#### Items listed in a dataset
○ ○ ○ ○ ○ ○ ○

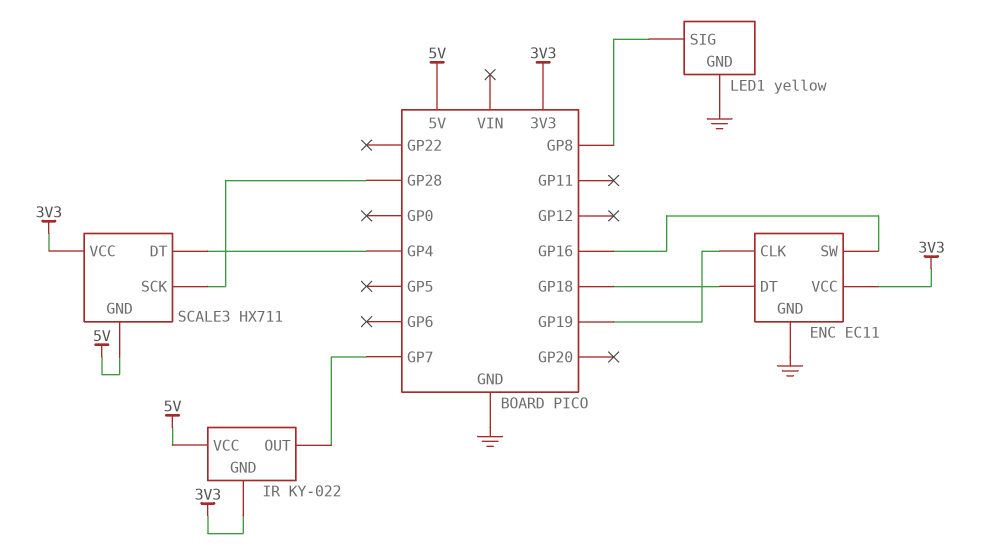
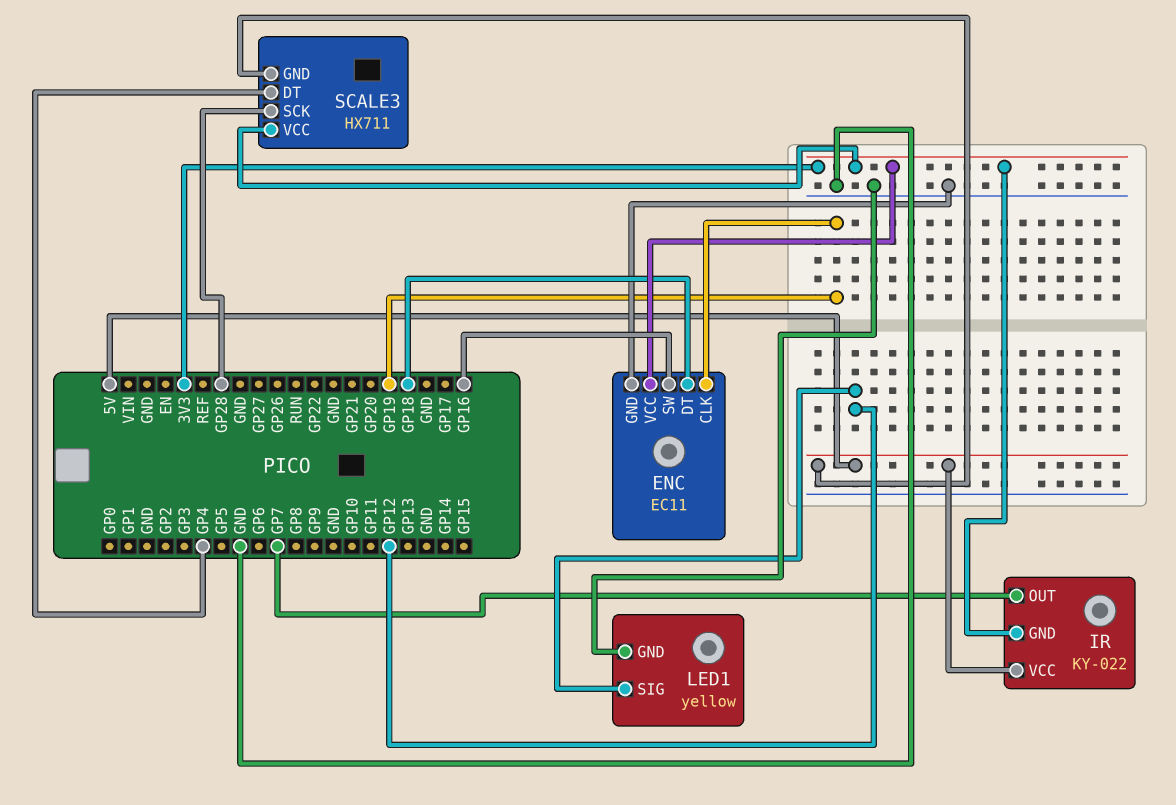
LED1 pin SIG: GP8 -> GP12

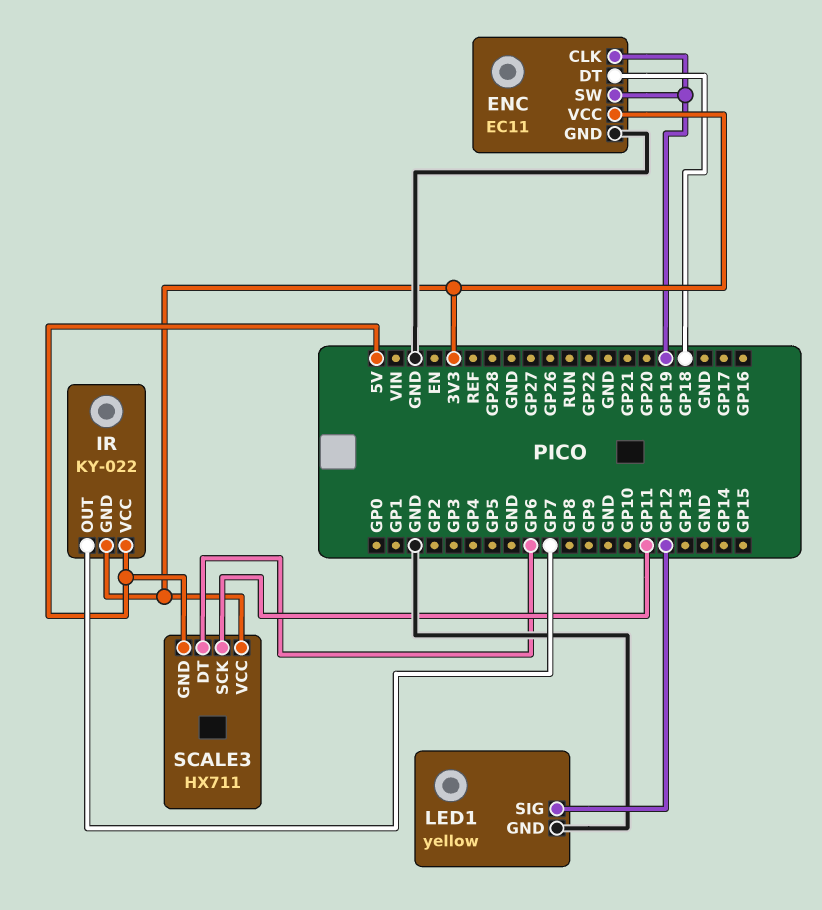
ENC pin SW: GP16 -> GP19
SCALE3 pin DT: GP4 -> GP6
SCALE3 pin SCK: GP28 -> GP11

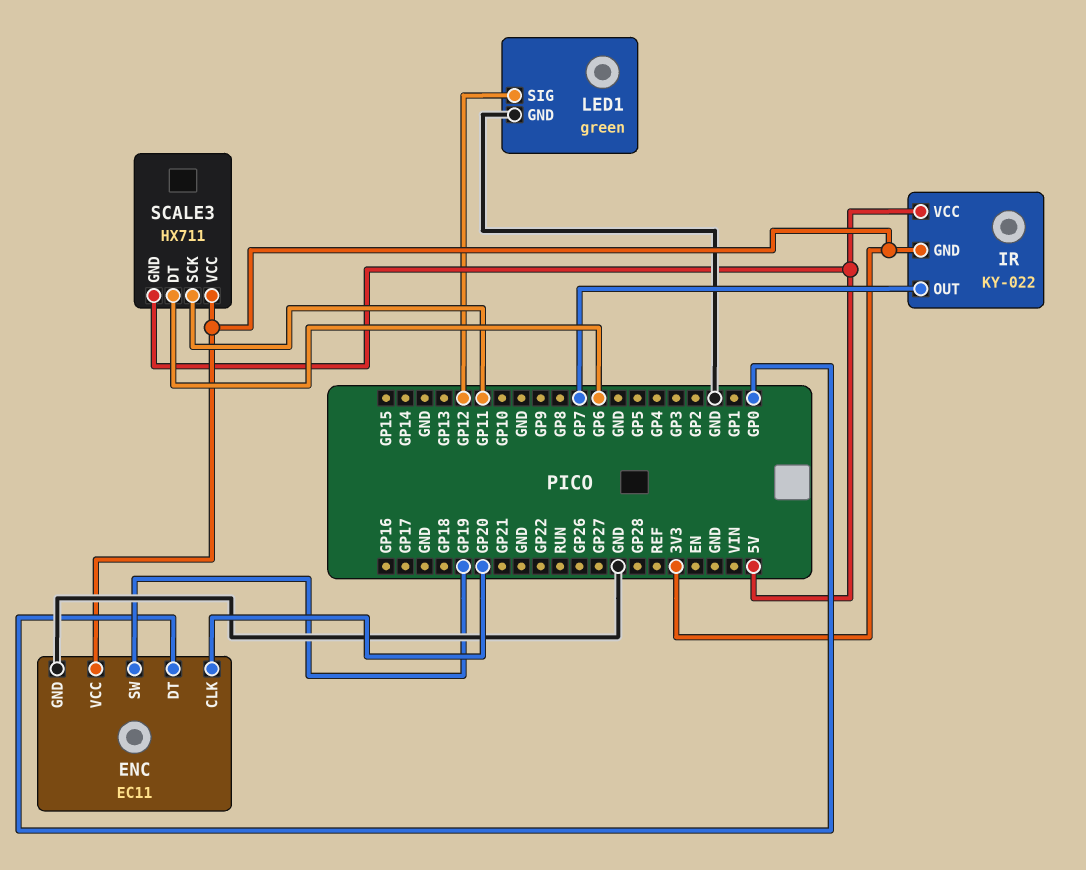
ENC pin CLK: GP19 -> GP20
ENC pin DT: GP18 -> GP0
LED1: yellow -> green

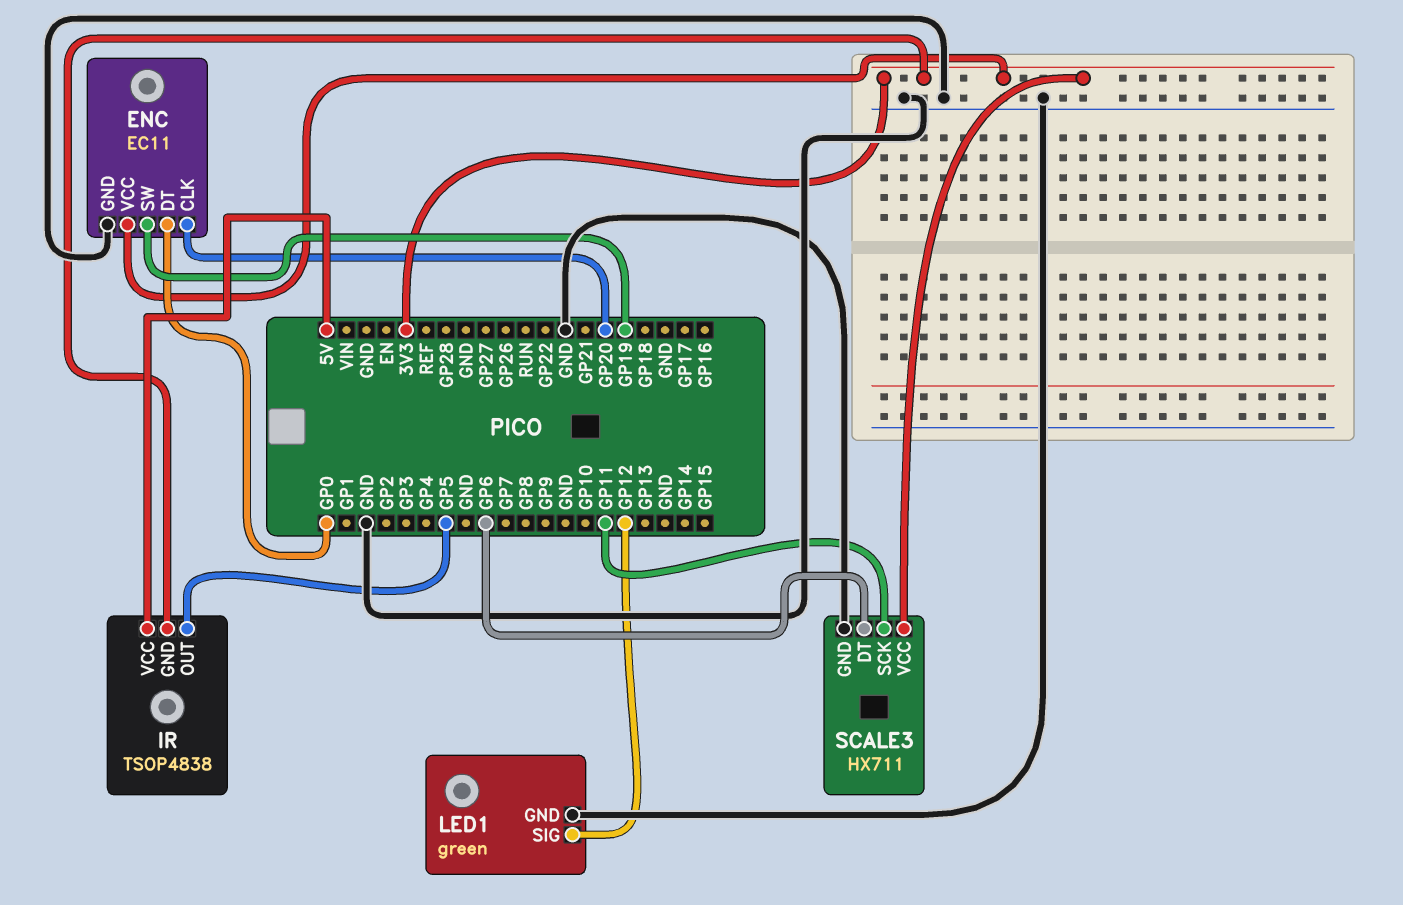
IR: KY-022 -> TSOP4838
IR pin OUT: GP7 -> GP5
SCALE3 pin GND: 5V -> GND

○ ○ ○ ○ ○ ○ ○

#### Problem requirements
Your answer must be the exact lines from the one containing "ENC pin DT: GP18 -> GP0" through the last line of the records above, with both included and no pictures.

#### Answer below
ENC pin DT: GP18 -> GP0
LED1: yellow -> green

IR: KY-022 -> TSOP4838
IR pin OUT: GP7 -> GP5
SCALE3 pin GND: 5V -> GND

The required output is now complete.